_Required action:_ Strip out the pictures and output each remaining line of the data word for word.

_Information supplied:_
Content starts
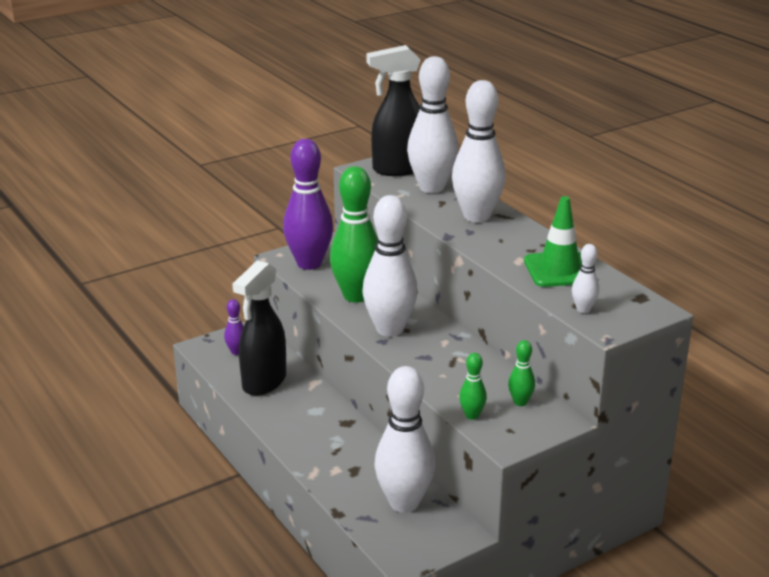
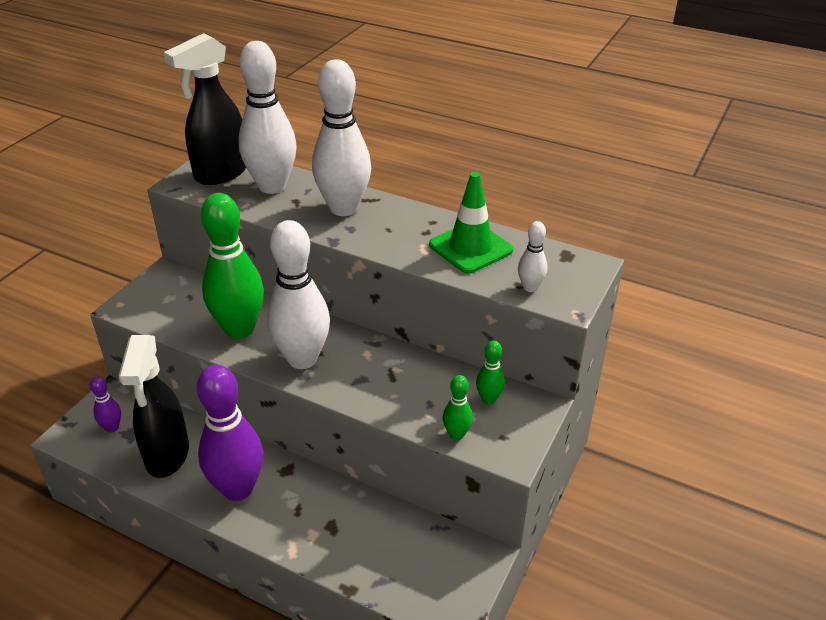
camera: 30 degrees left, 10 degrees up
(309, 263) = (161, 305): purple bowling pin -> purple bowling pin (238, 489)
(404, 503) = (407, 545): white bowling pin -> none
Content ends
_Solution to this problem:_
camera: 30 degrees left, 10 degrees up
(309, 263) = (161, 305): purple bowling pin -> purple bowling pin (238, 489)
(404, 503) = (407, 545): white bowling pin -> none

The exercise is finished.